▽

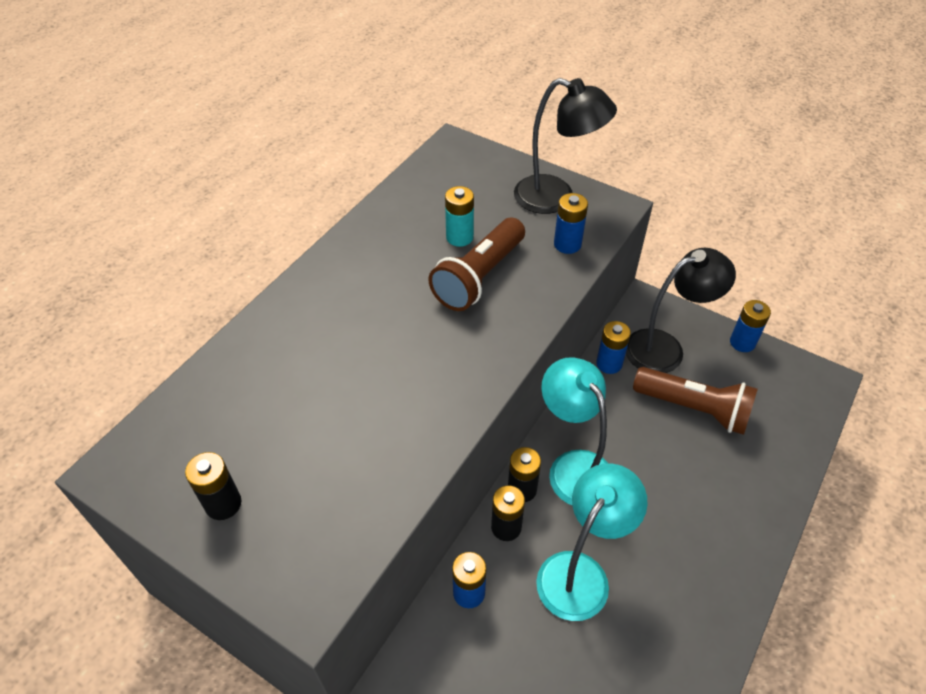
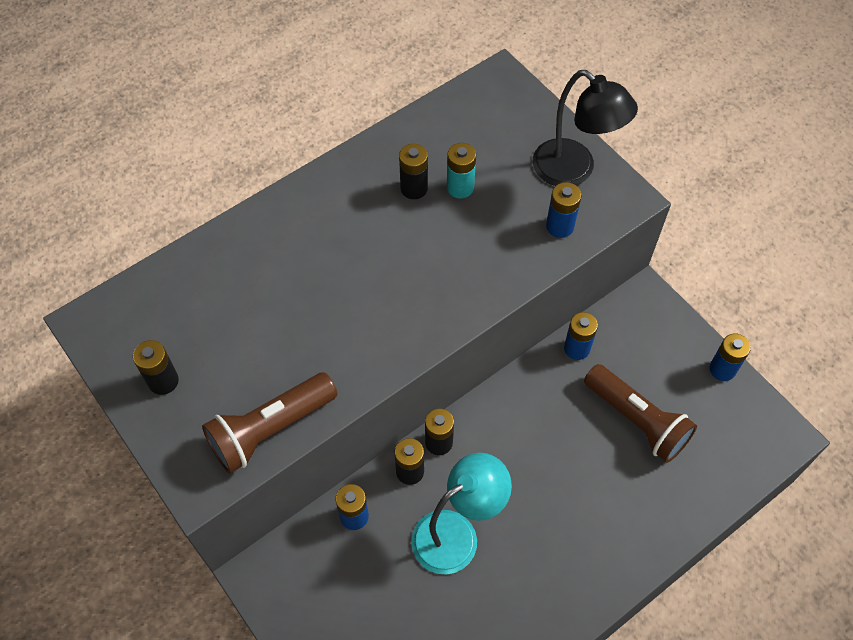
camera: 20 degrees right, 10 degrees up
brown flashlight [428,218,525,311] -> brown flashlight moved to [202,372,337,473]
turquoise lamp [541,357,609,505] -> none
black lamp [626,248,736,373] -> none
none -> black battery [399,144,428,199]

△

Return the whole listing exactly, minus its pictures.

> Answer box:
camera: 20 degrees right, 10 degrees up
brown flashlight [428,218,525,311] -> brown flashlight moved to [202,372,337,473]
turquoise lamp [541,357,609,505] -> none
black lamp [626,248,736,373] -> none
none -> black battery [399,144,428,199]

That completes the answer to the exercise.